----- RECORD EXCERPTS

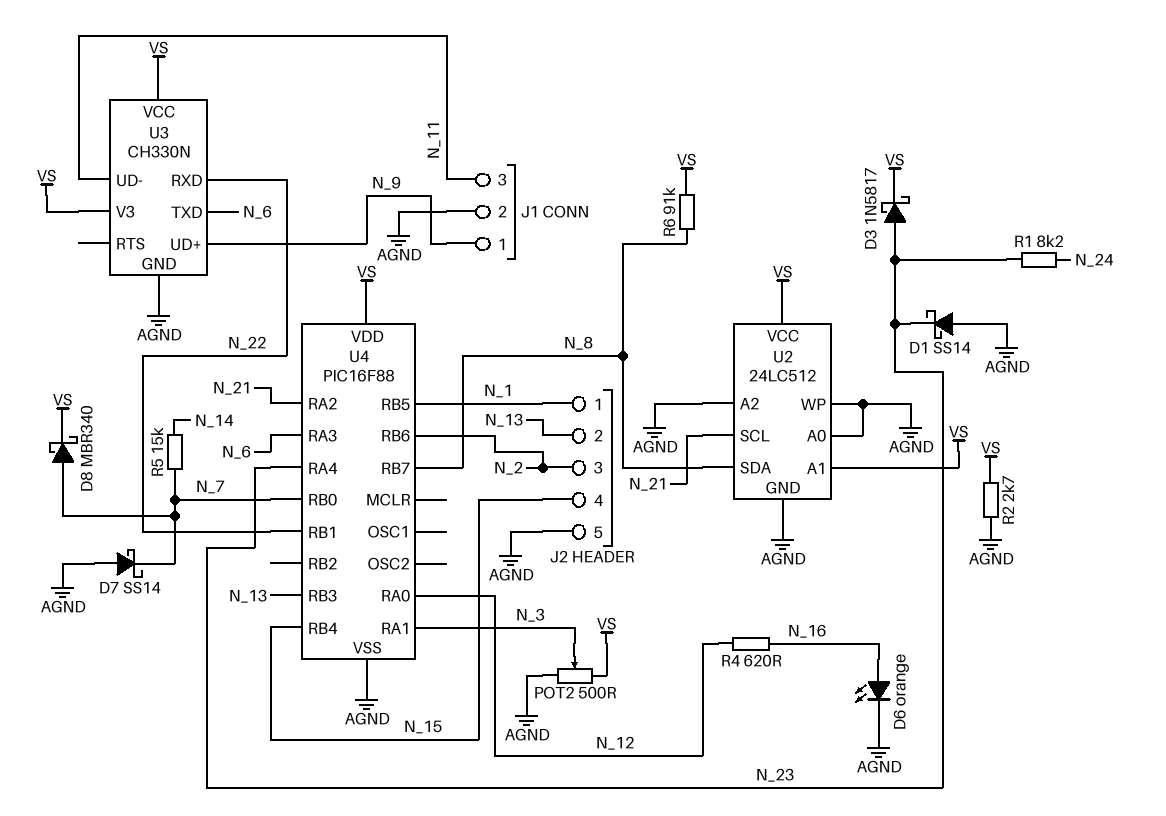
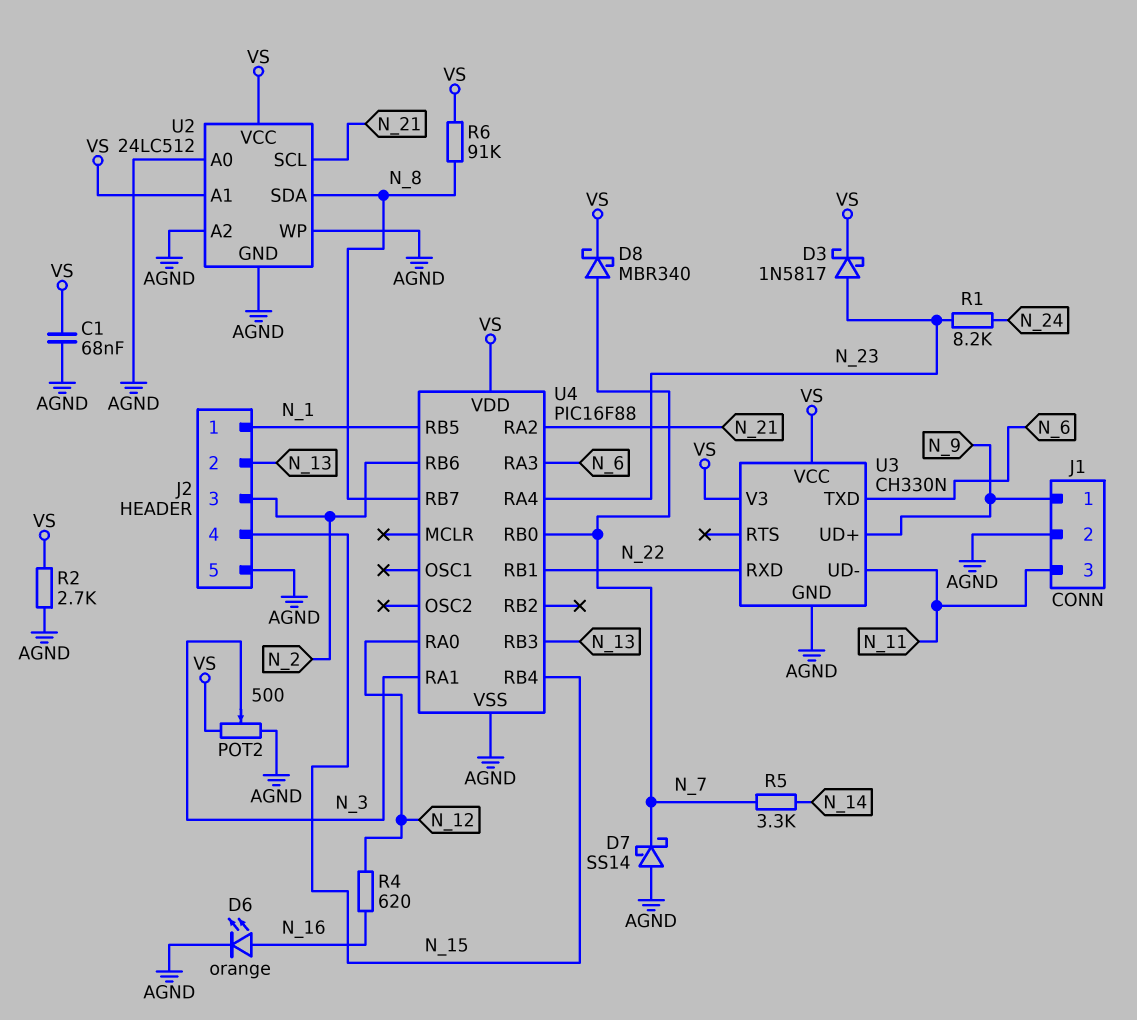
C1: none -> 68nF (AGND, VS)
D1: schottky SS14 (A AGND, K N_23) -> none
R5: 15k (N_7, N_14) -> 3.3k (N_7, N_14)

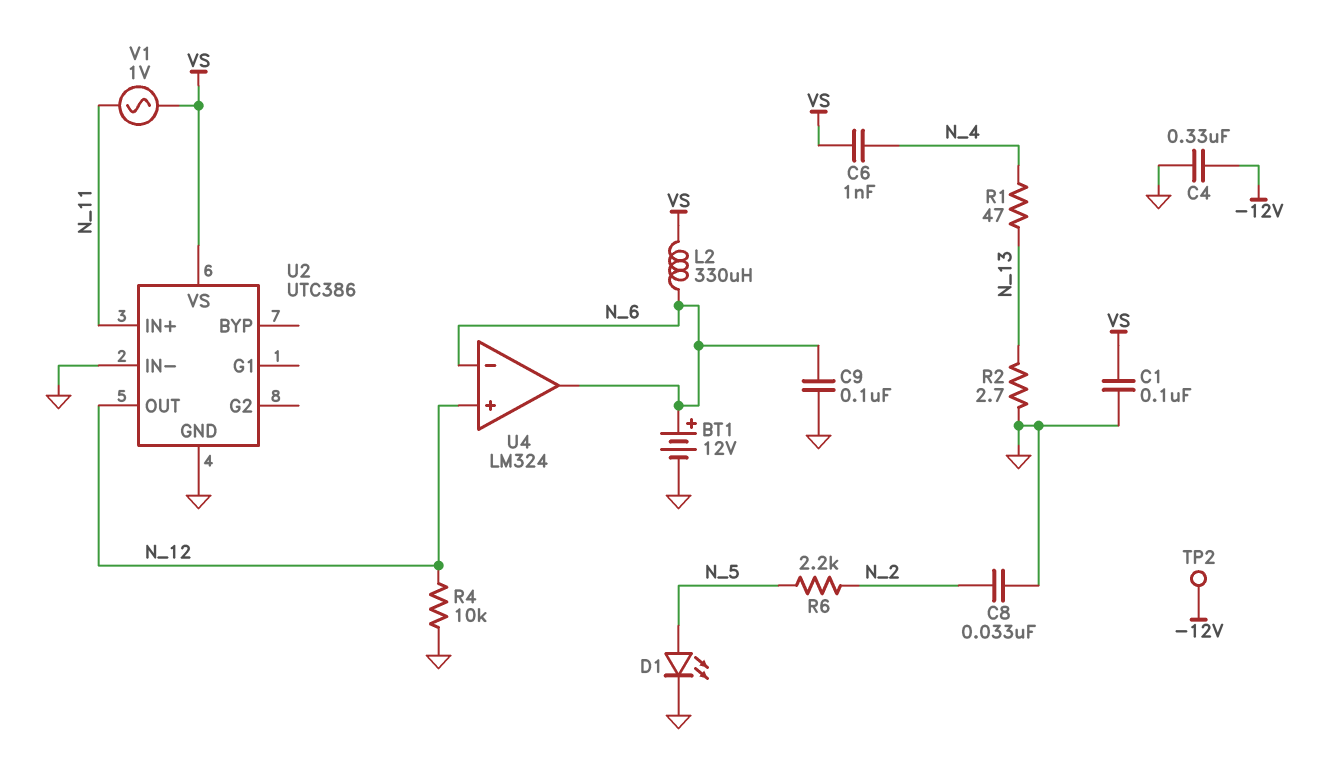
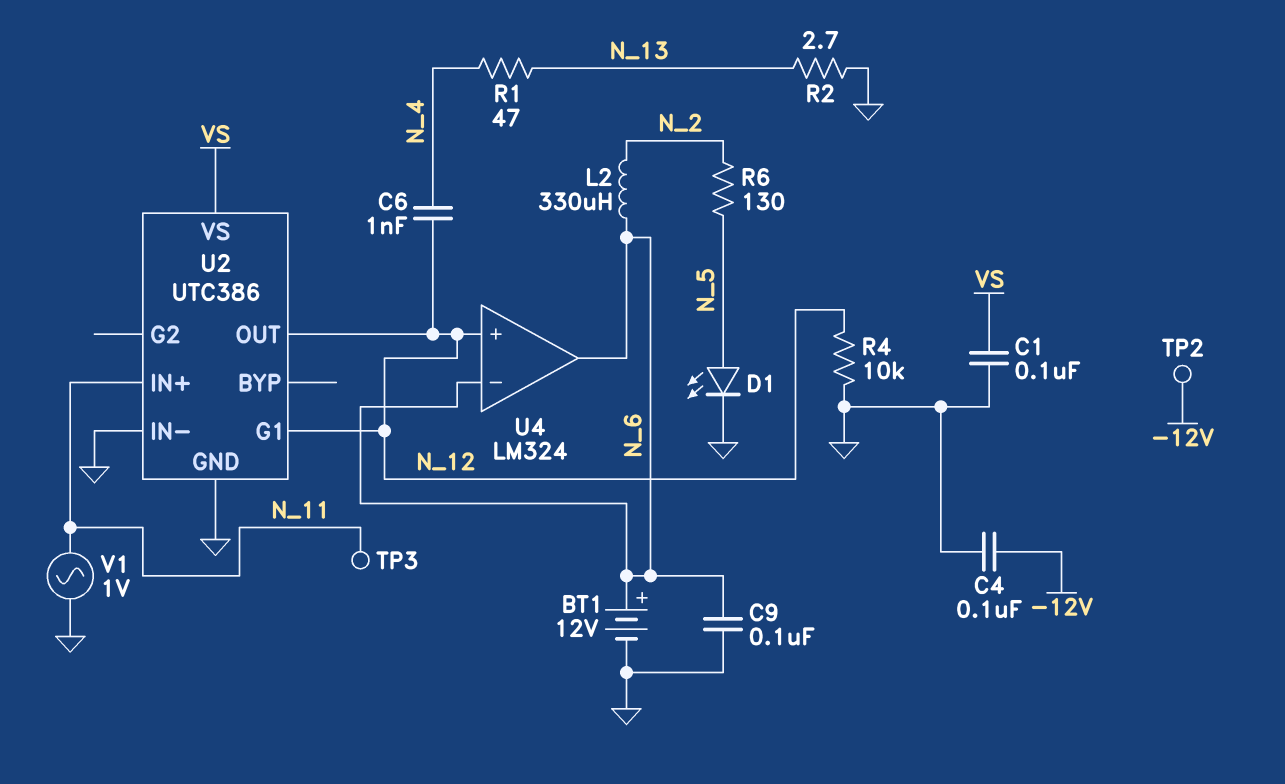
C4: 330nF (-12V, GND) -> 100nF (-12V, GND)
C6: 1nF (N_4, VS) -> 1nF (N_4, N_12)
C8: 33nF (GND, N_2) -> none
L2: 330uH (N_6, VS) -> 330uH (N_2, N_6)
R6: 2.2k (N_2, N_5) -> 130 (N_2, N_5)
TP3: none -> test point (N_11)
U2 pin G1: none -> N_12
V1: AC 1V (N_11, VS) -> AC 1V (GND, N_11)

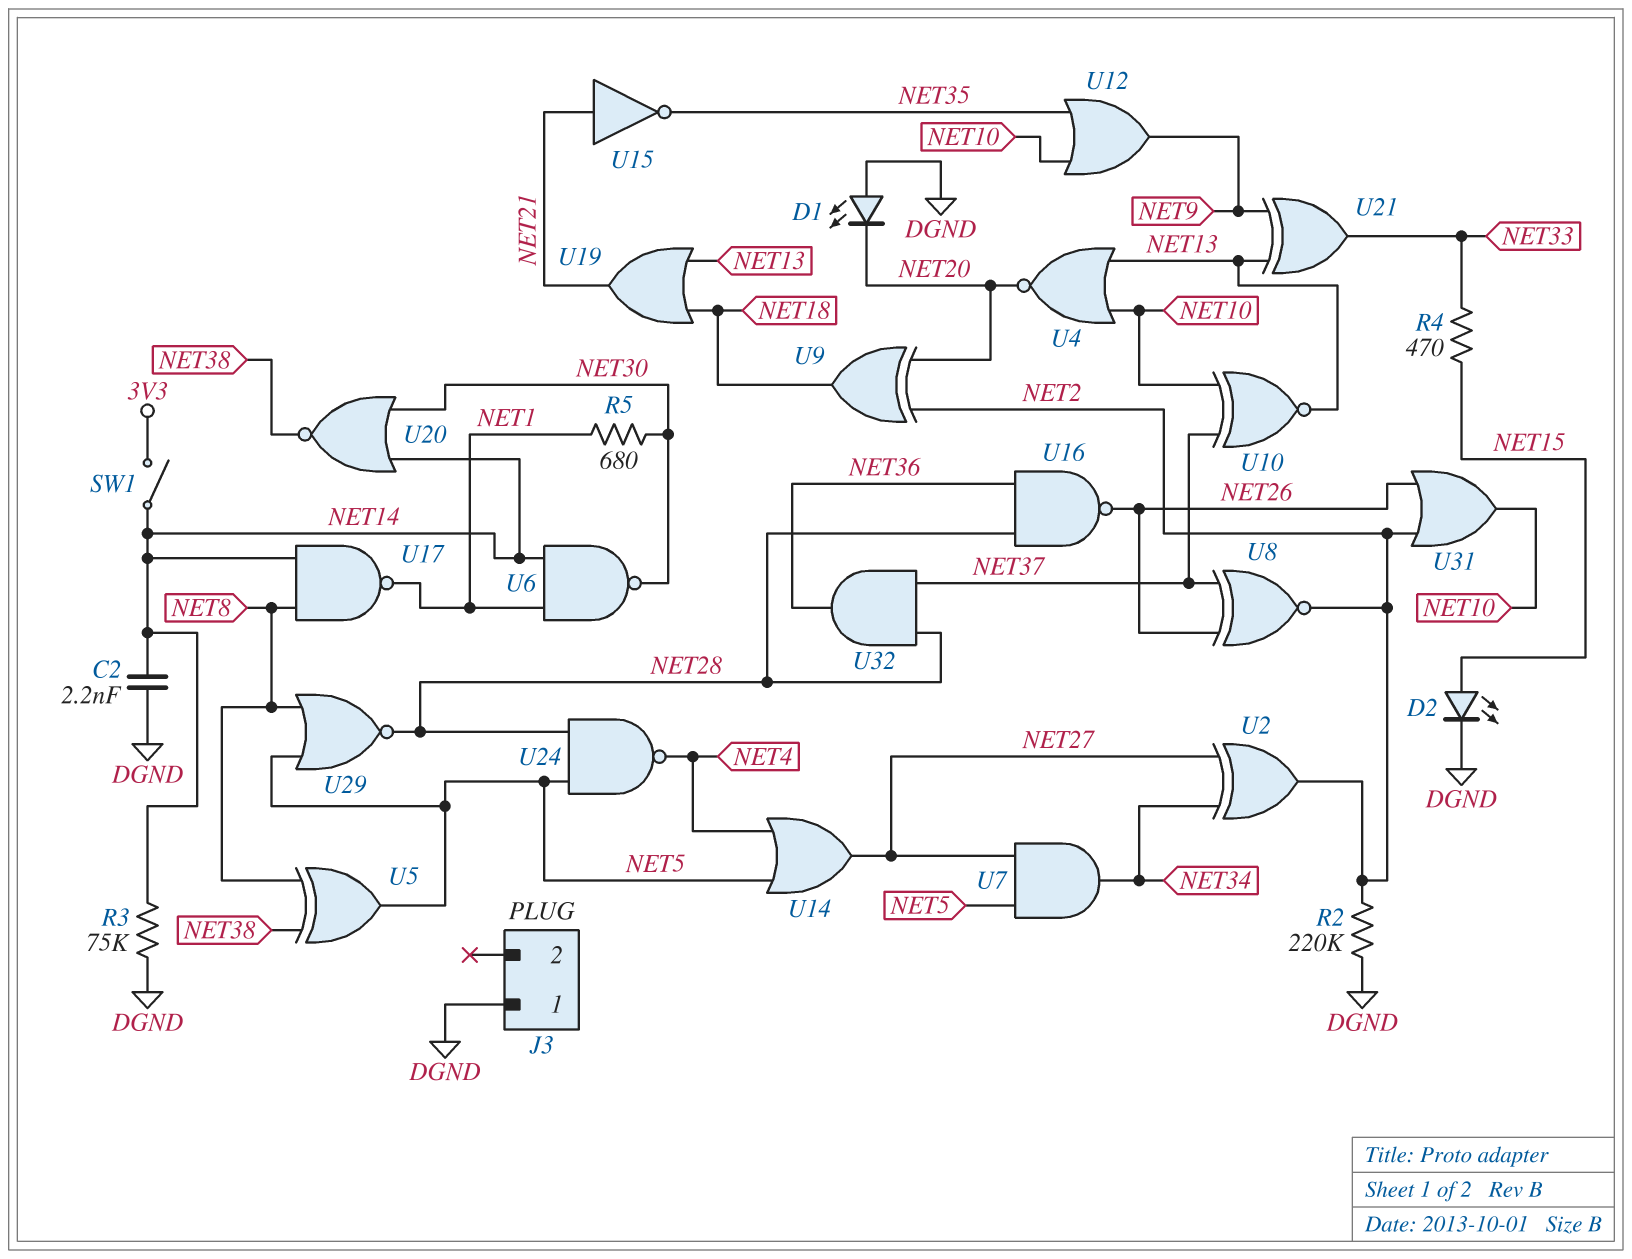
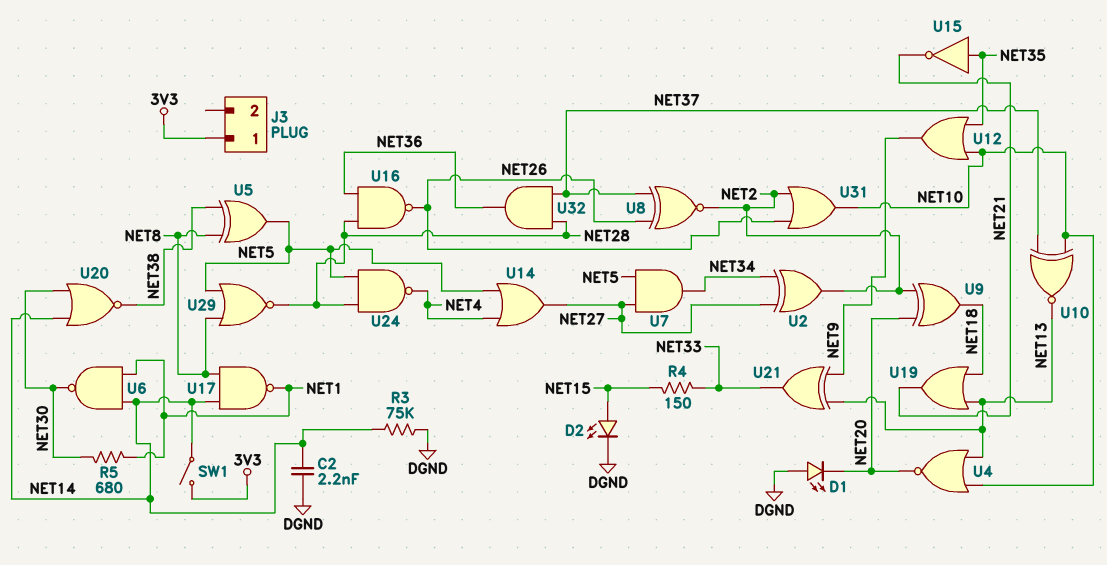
J3 pin 1: DGND -> 3V3
R2: 220k (DGND, NET2) -> none
R4: 470 (NET15, NET33) -> 150 (NET15, NET33)
U15: NOT (in NET21, out NET35) -> NOT (in NET35, out NET21)

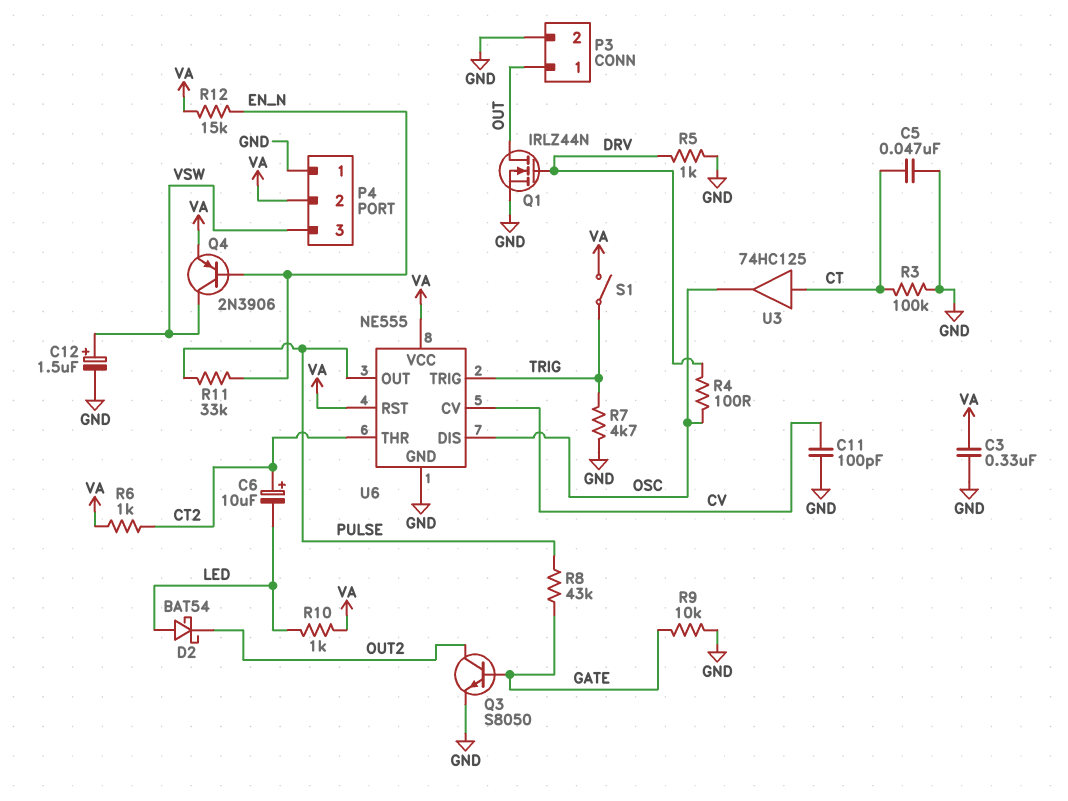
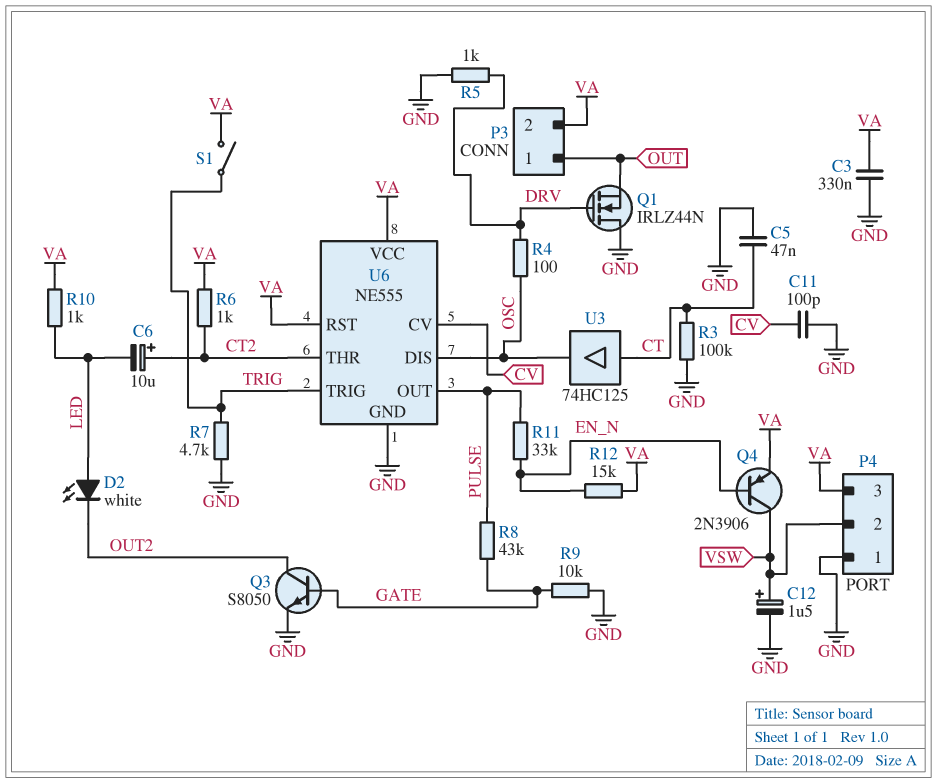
D2: schottky BAT54 (A LED, K OUT2) -> LED white (A LED, K OUT2)
P3 pin 2: GND -> VA
P4 pin 2: VA -> VSW
P4 pin 3: VSW -> VA
Q1: NMOS IRLZ44N (G DRV, D OUT, S GND) -> NMOS IRLZ44N (G DRV, D GND, S OUT)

----------

▶ [TASK REQUIREMENTS]
Each line of the material needs to be given again exactly, without any of its pictures.

▶ [WRITTEN RESPONSE]
C1: none -> 68nF (AGND, VS)
D1: schottky SS14 (A AGND, K N_23) -> none
R5: 15k (N_7, N_14) -> 3.3k (N_7, N_14)

C4: 330nF (-12V, GND) -> 100nF (-12V, GND)
C6: 1nF (N_4, VS) -> 1nF (N_4, N_12)
C8: 33nF (GND, N_2) -> none
L2: 330uH (N_6, VS) -> 330uH (N_2, N_6)
R6: 2.2k (N_2, N_5) -> 130 (N_2, N_5)
TP3: none -> test point (N_11)
U2 pin G1: none -> N_12
V1: AC 1V (N_11, VS) -> AC 1V (GND, N_11)

J3 pin 1: DGND -> 3V3
R2: 220k (DGND, NET2) -> none
R4: 470 (NET15, NET33) -> 150 (NET15, NET33)
U15: NOT (in NET21, out NET35) -> NOT (in NET35, out NET21)

D2: schottky BAT54 (A LED, K OUT2) -> LED white (A LED, K OUT2)
P3 pin 2: GND -> VA
P4 pin 2: VA -> VSW
P4 pin 3: VSW -> VA
Q1: NMOS IRLZ44N (G DRV, D OUT, S GND) -> NMOS IRLZ44N (G DRV, D GND, S OUT)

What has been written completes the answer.